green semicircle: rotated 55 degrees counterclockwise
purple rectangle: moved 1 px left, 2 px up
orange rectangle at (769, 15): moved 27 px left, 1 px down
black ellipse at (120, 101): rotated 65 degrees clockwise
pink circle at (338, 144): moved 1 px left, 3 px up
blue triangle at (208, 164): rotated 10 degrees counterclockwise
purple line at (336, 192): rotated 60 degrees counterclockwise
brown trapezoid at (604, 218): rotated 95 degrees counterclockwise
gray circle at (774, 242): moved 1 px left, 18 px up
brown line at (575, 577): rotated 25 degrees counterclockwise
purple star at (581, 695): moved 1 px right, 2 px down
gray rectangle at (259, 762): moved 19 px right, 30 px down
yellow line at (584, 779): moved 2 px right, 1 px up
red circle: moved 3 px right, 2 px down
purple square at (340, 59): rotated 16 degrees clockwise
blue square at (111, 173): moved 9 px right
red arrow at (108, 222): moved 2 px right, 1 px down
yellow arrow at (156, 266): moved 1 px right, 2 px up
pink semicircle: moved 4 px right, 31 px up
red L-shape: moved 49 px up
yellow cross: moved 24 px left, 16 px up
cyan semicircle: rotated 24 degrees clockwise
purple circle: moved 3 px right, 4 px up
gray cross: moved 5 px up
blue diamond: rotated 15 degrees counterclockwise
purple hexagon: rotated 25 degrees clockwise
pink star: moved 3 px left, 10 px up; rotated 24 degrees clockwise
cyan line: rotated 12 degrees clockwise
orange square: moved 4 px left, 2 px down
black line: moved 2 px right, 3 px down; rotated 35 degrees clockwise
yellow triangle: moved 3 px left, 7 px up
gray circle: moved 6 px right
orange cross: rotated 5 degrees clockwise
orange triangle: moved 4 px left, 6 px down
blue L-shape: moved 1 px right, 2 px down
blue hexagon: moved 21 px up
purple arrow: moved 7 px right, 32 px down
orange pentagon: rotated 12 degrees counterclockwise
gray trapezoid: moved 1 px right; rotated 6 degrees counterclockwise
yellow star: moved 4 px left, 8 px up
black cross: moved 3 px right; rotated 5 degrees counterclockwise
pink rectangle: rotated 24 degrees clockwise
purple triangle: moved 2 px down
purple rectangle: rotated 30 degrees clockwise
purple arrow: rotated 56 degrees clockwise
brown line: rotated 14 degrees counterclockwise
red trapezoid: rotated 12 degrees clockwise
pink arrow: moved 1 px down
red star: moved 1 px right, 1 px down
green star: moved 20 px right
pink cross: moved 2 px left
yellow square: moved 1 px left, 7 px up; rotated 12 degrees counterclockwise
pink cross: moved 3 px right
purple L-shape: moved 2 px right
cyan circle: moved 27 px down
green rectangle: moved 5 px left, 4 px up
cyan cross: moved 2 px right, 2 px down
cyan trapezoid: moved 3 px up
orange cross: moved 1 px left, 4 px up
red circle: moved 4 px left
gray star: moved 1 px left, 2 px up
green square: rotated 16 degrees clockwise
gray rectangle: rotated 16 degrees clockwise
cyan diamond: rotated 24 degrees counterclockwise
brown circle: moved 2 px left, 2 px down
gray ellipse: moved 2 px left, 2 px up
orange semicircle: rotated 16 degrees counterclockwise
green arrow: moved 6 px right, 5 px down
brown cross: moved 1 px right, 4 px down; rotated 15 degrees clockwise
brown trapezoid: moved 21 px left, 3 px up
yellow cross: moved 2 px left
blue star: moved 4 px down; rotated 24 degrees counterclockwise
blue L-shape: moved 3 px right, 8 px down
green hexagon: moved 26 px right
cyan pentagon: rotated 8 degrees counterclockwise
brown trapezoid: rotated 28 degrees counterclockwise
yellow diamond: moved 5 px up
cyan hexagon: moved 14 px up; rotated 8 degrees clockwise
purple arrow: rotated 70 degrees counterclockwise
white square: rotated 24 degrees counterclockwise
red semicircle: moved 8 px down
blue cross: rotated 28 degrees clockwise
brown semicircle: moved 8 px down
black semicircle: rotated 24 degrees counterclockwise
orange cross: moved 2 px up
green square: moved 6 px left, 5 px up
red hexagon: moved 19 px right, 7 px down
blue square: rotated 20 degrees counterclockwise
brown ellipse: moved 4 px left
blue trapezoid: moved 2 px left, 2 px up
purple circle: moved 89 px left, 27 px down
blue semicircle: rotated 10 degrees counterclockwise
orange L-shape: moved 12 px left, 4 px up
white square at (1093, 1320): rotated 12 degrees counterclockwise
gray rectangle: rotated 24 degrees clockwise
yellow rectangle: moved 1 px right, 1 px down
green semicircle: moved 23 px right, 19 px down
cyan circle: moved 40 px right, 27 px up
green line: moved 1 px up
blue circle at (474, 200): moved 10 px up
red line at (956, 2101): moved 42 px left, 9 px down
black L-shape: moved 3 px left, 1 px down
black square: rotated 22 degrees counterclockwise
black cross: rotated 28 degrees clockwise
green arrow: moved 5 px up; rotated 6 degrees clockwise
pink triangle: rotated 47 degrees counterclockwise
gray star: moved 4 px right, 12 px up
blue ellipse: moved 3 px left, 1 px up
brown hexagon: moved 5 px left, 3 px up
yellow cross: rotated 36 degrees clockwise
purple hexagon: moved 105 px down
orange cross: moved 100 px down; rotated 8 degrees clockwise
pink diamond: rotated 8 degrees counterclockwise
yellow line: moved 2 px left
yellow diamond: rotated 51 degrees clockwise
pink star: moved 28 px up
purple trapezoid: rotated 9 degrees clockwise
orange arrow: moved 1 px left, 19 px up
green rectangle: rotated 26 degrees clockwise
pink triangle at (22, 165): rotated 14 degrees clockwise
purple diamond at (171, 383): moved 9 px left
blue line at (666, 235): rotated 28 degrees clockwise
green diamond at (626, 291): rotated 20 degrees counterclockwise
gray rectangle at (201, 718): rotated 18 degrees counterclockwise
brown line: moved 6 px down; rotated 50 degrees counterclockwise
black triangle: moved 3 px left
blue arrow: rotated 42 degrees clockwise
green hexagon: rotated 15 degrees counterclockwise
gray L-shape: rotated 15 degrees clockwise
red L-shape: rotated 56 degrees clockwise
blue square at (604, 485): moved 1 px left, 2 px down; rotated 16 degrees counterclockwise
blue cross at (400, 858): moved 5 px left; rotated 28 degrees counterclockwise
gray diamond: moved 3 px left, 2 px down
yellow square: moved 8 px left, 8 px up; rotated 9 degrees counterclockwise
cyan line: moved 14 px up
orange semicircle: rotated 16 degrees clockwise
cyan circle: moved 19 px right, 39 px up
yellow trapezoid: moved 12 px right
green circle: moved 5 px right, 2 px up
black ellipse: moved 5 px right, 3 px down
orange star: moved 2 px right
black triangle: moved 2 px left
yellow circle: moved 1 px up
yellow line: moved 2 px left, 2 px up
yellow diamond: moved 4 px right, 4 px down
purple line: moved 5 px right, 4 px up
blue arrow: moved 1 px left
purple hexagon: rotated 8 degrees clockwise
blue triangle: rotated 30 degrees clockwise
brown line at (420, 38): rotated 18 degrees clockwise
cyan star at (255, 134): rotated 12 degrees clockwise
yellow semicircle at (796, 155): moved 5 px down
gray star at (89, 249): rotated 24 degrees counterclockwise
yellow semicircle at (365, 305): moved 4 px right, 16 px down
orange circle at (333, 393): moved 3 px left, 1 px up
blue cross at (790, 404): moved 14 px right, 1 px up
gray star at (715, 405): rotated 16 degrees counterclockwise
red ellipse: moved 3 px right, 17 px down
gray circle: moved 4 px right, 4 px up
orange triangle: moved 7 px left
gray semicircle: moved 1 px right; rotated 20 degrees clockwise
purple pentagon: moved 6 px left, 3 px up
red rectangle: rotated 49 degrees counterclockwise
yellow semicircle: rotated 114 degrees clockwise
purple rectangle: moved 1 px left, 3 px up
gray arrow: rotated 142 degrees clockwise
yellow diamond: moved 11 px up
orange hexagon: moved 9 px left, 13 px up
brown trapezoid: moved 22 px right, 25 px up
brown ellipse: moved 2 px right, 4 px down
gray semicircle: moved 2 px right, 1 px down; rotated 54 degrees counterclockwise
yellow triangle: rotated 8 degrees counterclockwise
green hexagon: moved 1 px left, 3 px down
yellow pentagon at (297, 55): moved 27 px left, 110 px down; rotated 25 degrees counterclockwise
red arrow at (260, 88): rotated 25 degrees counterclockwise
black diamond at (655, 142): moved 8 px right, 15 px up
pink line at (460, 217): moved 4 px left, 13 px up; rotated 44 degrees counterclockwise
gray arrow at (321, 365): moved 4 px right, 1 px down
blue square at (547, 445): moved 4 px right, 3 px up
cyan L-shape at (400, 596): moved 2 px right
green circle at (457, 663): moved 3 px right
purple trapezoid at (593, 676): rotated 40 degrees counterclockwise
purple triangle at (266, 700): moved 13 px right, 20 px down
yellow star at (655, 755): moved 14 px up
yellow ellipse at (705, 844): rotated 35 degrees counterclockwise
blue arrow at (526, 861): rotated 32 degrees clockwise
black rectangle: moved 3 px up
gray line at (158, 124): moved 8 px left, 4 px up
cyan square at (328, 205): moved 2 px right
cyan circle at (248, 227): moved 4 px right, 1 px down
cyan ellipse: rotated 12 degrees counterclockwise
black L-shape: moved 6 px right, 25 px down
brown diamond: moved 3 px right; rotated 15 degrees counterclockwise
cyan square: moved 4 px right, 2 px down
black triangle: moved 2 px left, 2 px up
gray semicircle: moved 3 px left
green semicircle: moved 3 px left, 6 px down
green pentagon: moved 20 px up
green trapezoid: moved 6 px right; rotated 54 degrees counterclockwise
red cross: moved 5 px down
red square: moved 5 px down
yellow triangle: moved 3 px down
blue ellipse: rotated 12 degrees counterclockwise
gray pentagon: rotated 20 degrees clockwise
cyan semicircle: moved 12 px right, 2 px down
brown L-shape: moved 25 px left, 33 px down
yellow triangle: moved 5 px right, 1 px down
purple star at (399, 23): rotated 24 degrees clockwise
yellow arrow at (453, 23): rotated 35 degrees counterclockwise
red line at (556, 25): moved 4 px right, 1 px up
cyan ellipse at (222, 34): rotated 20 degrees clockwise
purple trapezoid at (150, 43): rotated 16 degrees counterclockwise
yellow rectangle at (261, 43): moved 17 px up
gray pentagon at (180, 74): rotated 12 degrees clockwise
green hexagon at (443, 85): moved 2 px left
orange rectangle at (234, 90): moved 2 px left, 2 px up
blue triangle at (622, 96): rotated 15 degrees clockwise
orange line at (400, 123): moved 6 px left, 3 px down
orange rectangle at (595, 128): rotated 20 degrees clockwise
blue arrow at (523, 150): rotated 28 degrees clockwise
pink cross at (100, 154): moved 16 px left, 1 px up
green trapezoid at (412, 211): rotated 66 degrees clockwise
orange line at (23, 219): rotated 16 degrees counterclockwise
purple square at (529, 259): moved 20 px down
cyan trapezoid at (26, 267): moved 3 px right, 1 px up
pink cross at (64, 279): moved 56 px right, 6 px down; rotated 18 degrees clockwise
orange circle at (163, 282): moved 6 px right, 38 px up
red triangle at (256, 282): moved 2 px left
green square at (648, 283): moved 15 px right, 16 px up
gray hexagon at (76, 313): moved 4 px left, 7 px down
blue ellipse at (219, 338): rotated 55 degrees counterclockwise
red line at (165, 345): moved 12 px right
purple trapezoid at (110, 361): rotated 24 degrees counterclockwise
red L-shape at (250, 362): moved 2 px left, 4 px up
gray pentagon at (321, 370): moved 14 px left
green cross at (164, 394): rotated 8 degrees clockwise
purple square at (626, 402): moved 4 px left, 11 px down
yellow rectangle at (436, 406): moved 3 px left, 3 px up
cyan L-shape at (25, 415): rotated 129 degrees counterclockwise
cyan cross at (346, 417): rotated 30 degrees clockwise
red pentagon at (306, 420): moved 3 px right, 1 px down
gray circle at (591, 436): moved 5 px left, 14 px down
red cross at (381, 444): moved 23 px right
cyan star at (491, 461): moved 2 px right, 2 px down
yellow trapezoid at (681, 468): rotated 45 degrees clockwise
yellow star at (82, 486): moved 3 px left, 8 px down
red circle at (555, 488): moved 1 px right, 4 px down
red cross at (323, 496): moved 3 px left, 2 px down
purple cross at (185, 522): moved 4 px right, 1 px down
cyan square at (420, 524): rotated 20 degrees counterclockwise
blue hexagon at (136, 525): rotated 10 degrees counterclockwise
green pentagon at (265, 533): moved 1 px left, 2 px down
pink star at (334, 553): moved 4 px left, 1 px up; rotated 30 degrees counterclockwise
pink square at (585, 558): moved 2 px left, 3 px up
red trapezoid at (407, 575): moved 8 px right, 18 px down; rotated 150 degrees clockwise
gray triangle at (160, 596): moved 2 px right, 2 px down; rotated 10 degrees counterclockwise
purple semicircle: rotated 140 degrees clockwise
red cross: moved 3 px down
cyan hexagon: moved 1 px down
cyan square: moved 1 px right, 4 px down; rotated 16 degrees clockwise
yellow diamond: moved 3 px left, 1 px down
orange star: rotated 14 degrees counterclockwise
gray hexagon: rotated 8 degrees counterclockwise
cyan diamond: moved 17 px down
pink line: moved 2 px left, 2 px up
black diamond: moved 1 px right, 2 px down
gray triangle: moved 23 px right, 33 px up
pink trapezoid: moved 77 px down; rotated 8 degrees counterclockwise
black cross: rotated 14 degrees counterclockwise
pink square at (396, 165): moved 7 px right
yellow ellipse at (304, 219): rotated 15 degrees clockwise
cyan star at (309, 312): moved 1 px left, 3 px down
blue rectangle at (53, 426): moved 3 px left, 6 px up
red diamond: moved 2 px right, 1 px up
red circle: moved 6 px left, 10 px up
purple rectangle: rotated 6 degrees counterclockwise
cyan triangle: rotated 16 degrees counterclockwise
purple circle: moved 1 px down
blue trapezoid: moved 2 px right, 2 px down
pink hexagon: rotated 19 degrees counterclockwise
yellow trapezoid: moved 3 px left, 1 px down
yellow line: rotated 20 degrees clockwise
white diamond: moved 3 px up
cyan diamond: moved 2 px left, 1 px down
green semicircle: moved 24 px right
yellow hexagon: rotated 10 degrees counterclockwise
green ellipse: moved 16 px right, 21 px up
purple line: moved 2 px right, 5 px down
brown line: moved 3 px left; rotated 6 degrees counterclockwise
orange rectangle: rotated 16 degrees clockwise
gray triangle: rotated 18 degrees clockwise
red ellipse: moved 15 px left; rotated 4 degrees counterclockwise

######

TASK TO CARRY OUT
Above are some lines. Repeat exactly, and only, those from the line that has "yellow diamond: rotated 51 degrees clockwise" through the line that has "blue arrow: rotated 42 degrees clockwise".

TASK ANSWER
yellow diamond: rotated 51 degrees clockwise
pink star: moved 28 px up
purple trapezoid: rotated 9 degrees clockwise
orange arrow: moved 1 px left, 19 px up
green rectangle: rotated 26 degrees clockwise
pink triangle at (22, 165): rotated 14 degrees clockwise
purple diamond at (171, 383): moved 9 px left
blue line at (666, 235): rotated 28 degrees clockwise
green diamond at (626, 291): rotated 20 degrees counterclockwise
gray rectangle at (201, 718): rotated 18 degrees counterclockwise
brown line: moved 6 px down; rotated 50 degrees counterclockwise
black triangle: moved 3 px left
blue arrow: rotated 42 degrees clockwise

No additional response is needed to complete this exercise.